Records shown START

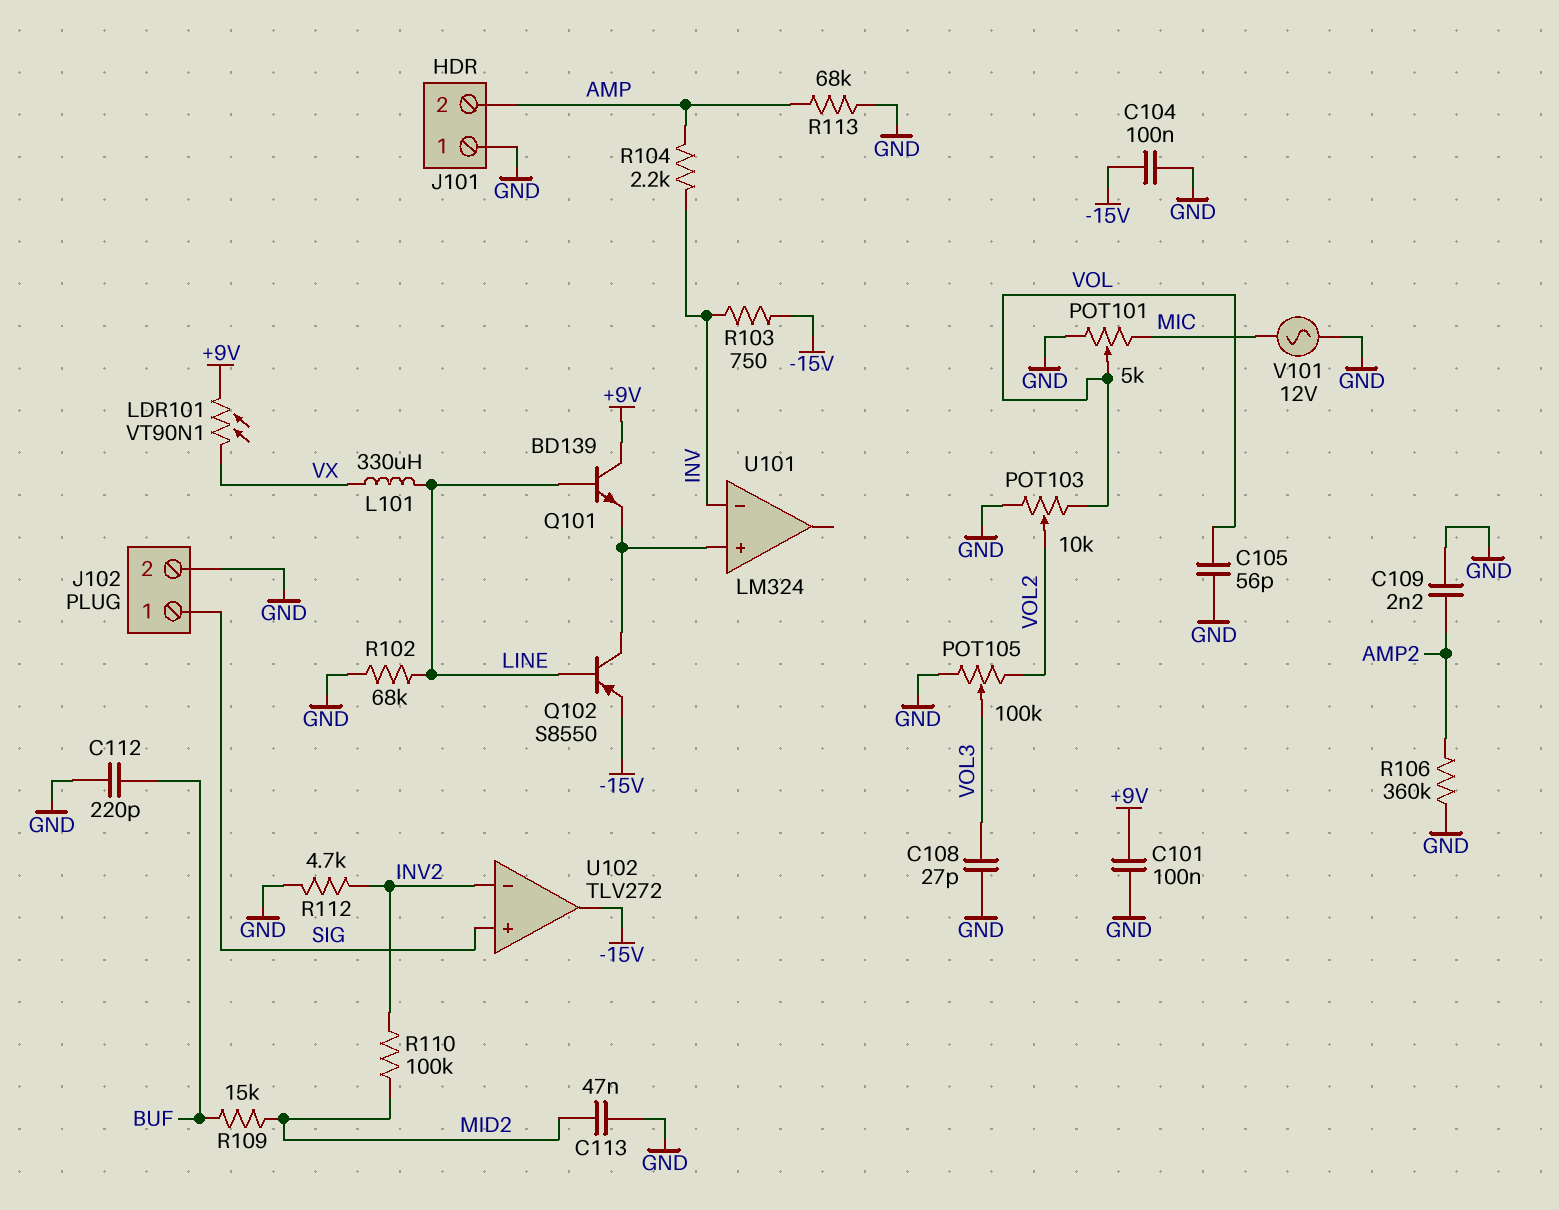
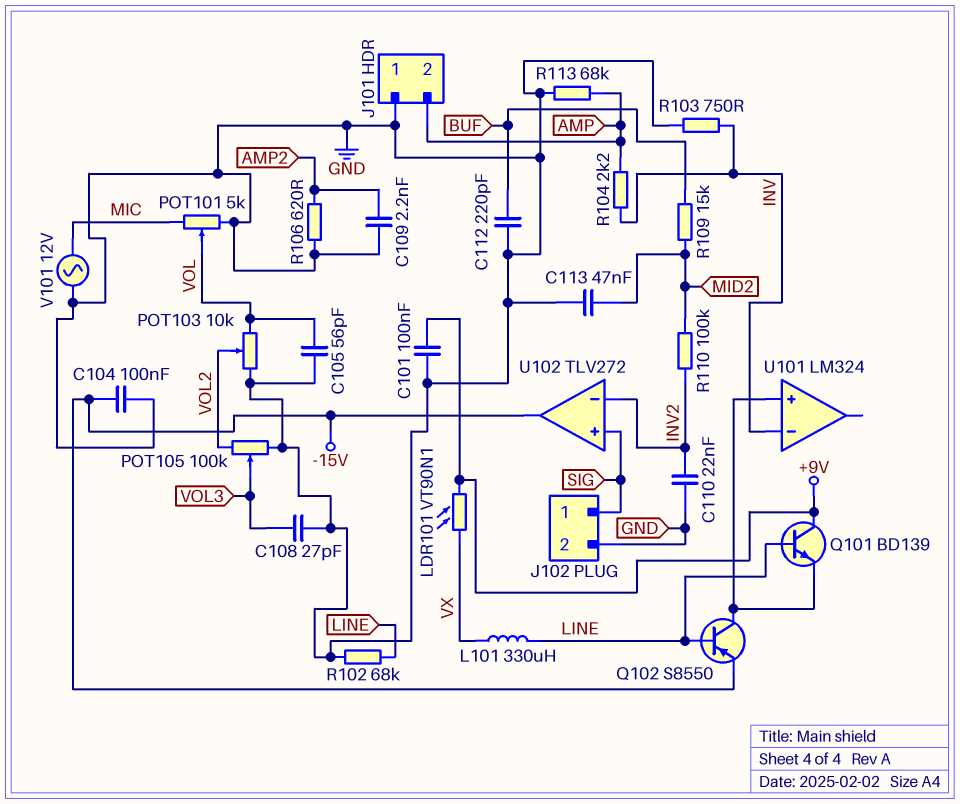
C110: none -> 22nF (GND, INV2)
R103: 750 (-15V, INV) -> 750 (GND, INV)
R106: 360k (AMP2, GND) -> 620 (AMP2, GND)
R112: 4.7k (GND, INV2) -> none

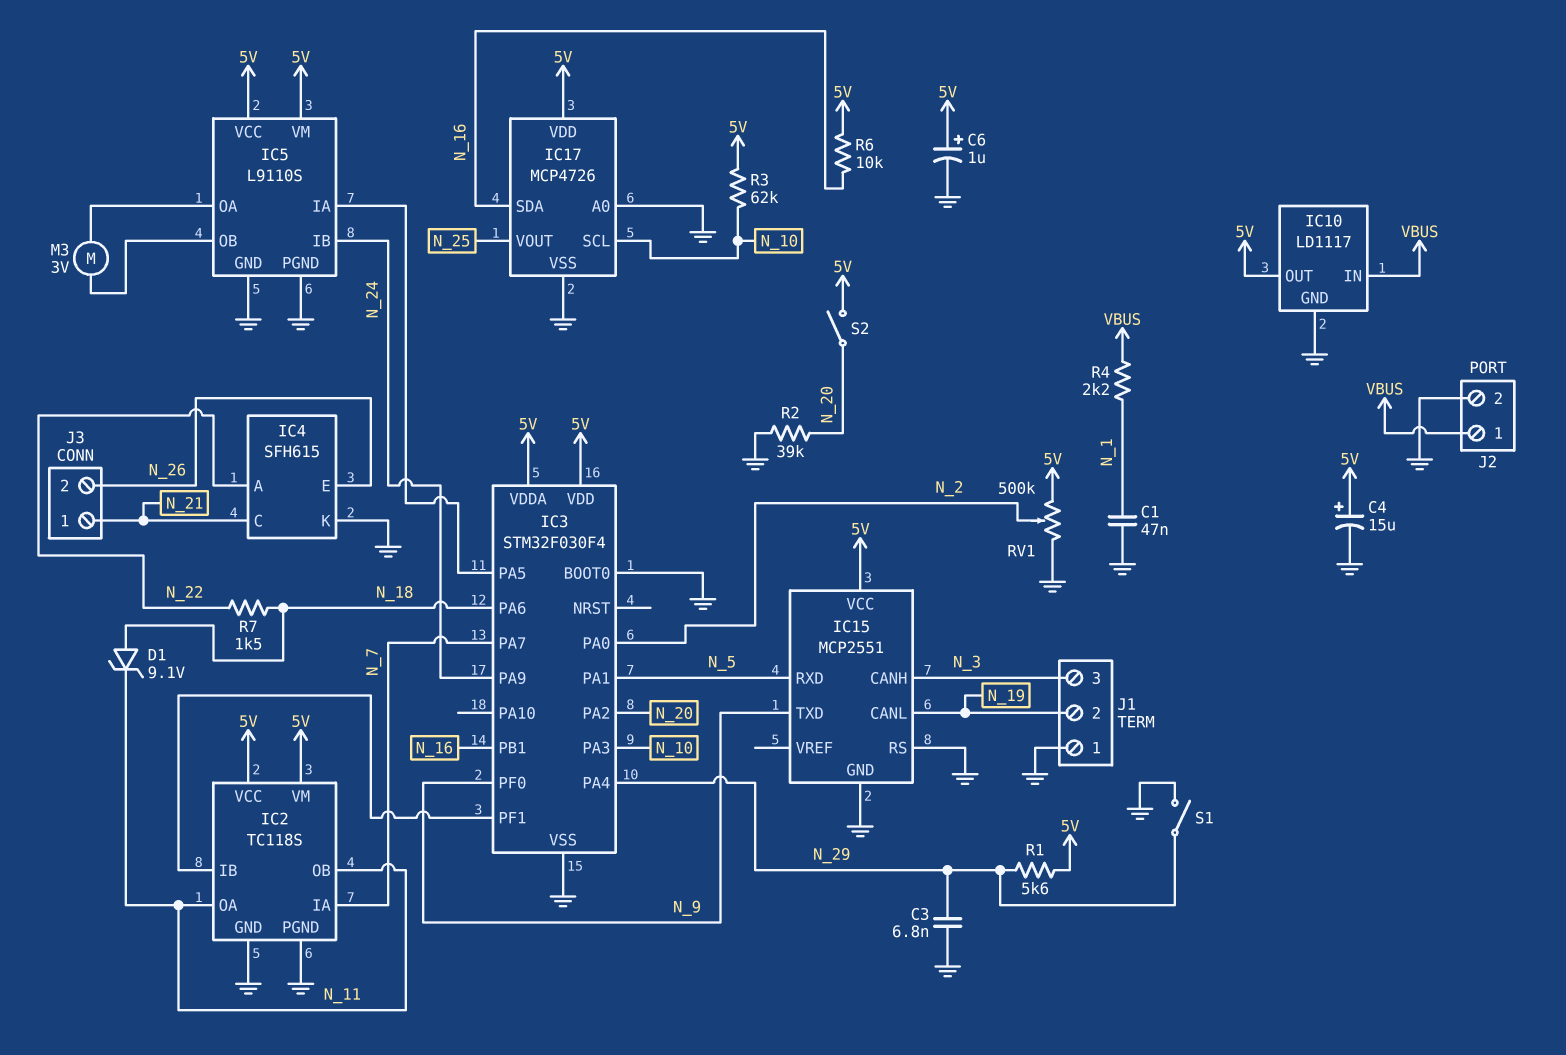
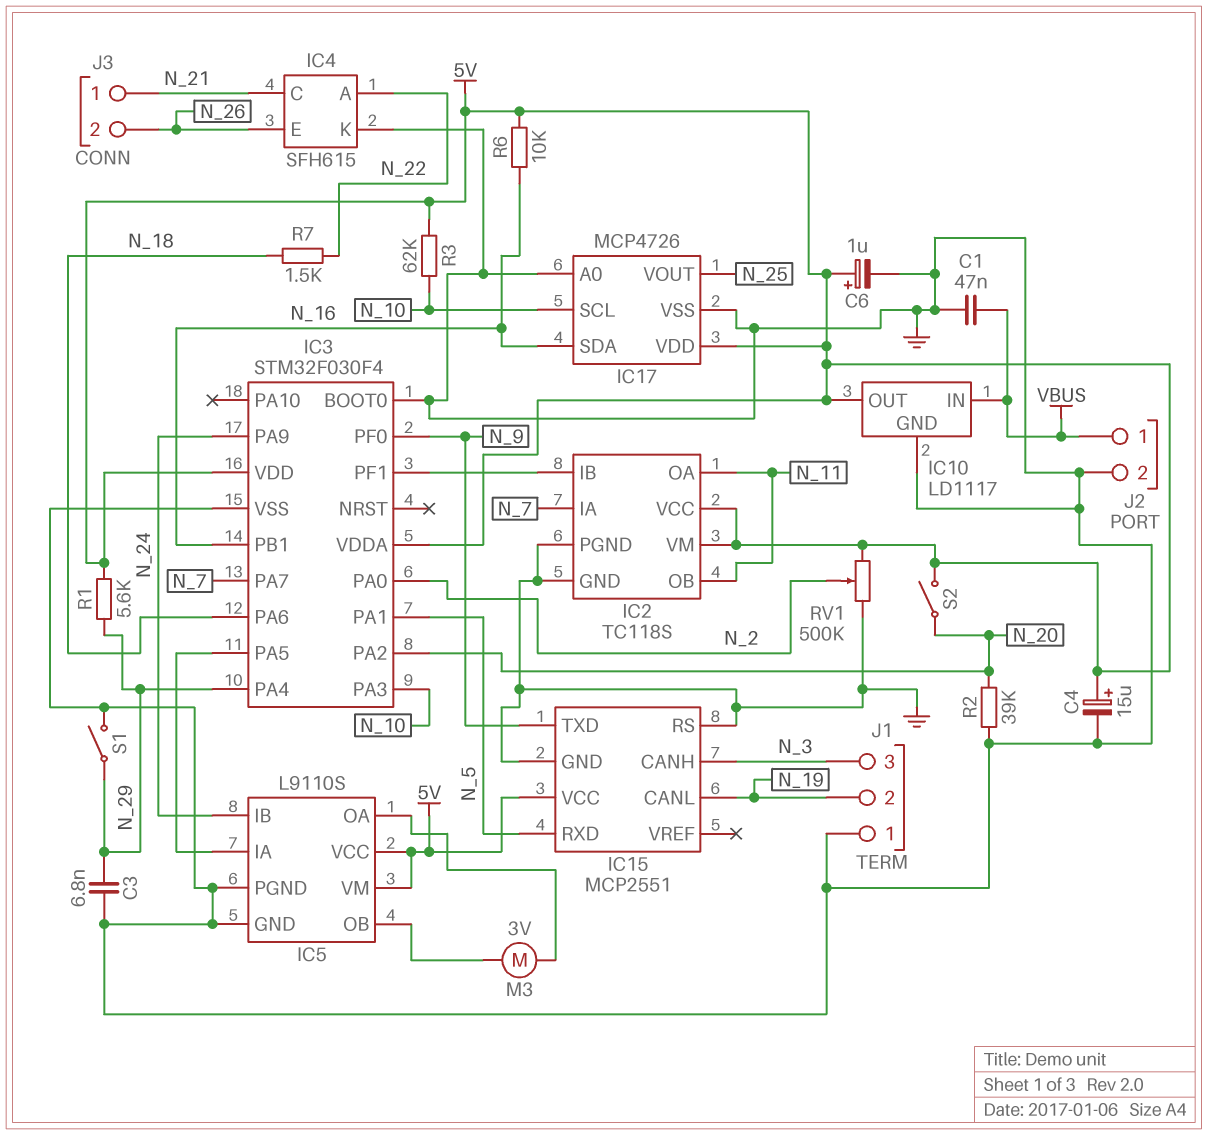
C1: 47nF (GND, N_1) -> 47nF (GND, VBUS)
D1: zener 9.1V (A N_18, K N_11) -> none
R4: 2.2k (N_1, VBUS) -> none

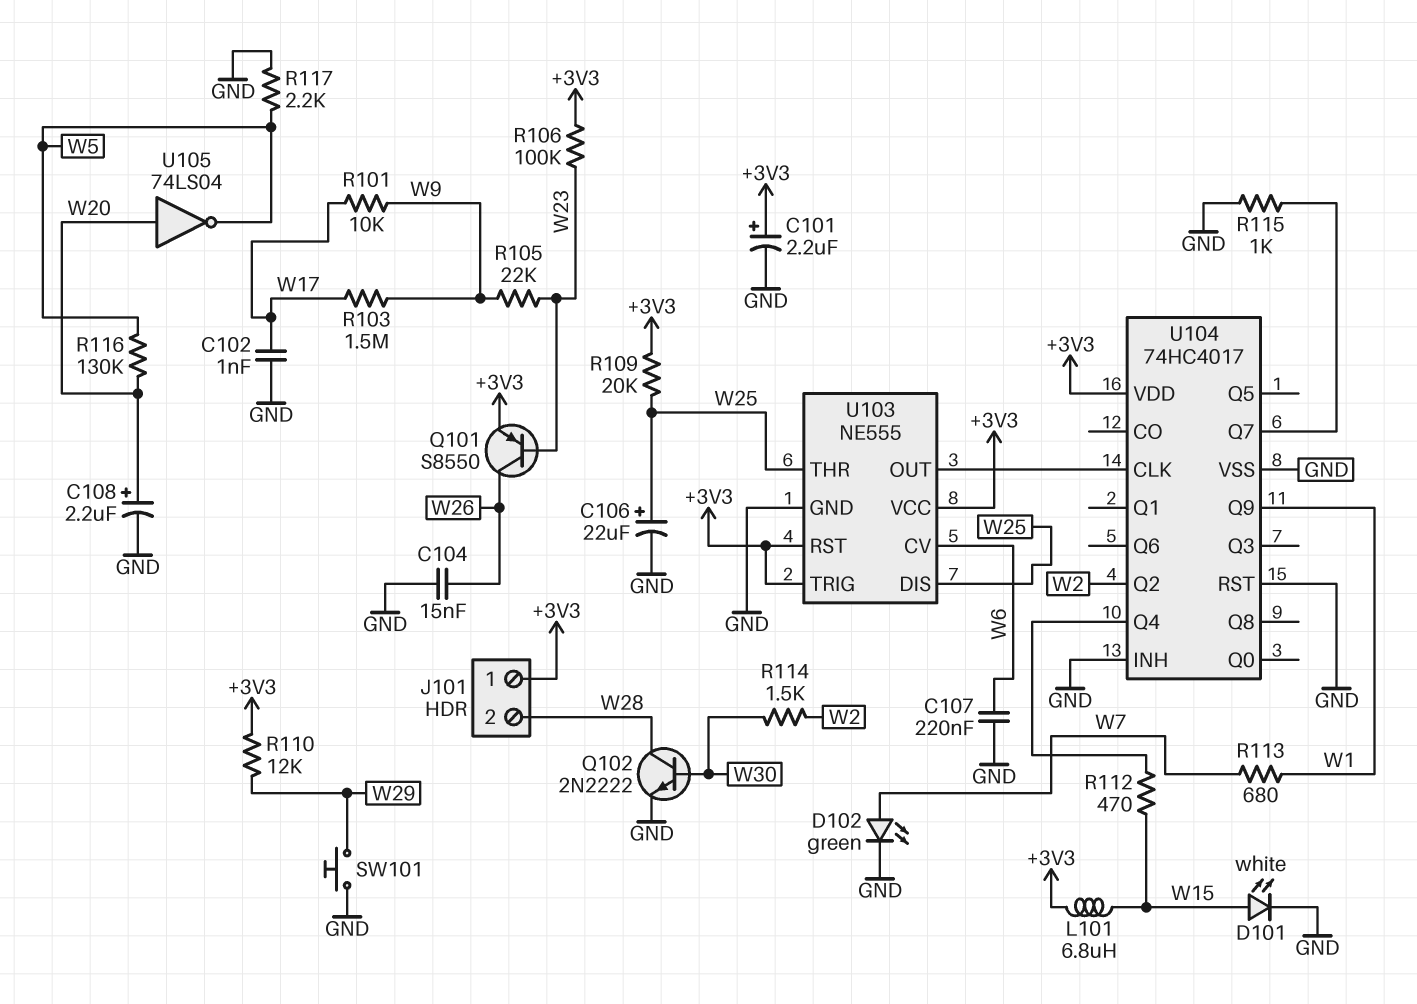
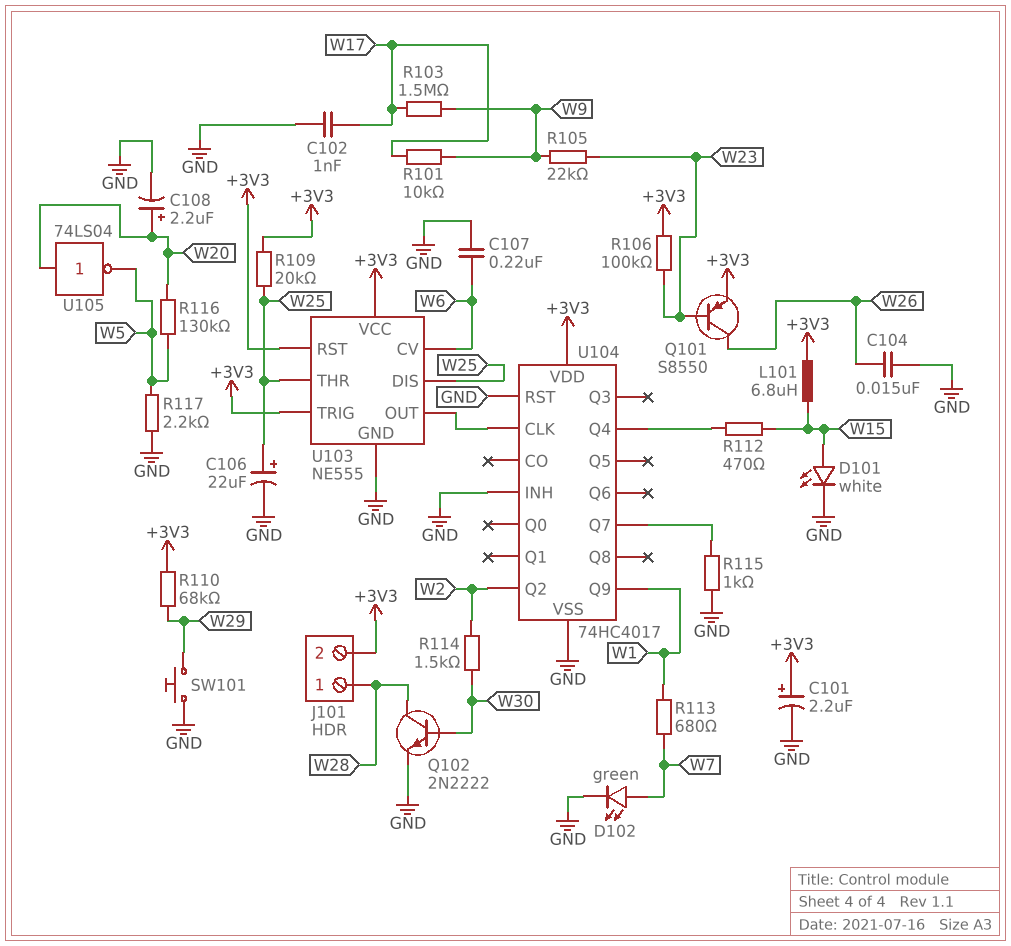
J101 pin 1: +3V3 -> W28
J101 pin 2: W28 -> +3V3
R110: 12k (+3V3, W29) -> 68k (+3V3, W29)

Records shown END

▸ Activity
Retype all the records exactly and keep out every picture.

▸ Output for this exercise
C110: none -> 22nF (GND, INV2)
R103: 750 (-15V, INV) -> 750 (GND, INV)
R106: 360k (AMP2, GND) -> 620 (AMP2, GND)
R112: 4.7k (GND, INV2) -> none

C1: 47nF (GND, N_1) -> 47nF (GND, VBUS)
D1: zener 9.1V (A N_18, K N_11) -> none
R4: 2.2k (N_1, VBUS) -> none

J101 pin 1: +3V3 -> W28
J101 pin 2: W28 -> +3V3
R110: 12k (+3V3, W29) -> 68k (+3V3, W29)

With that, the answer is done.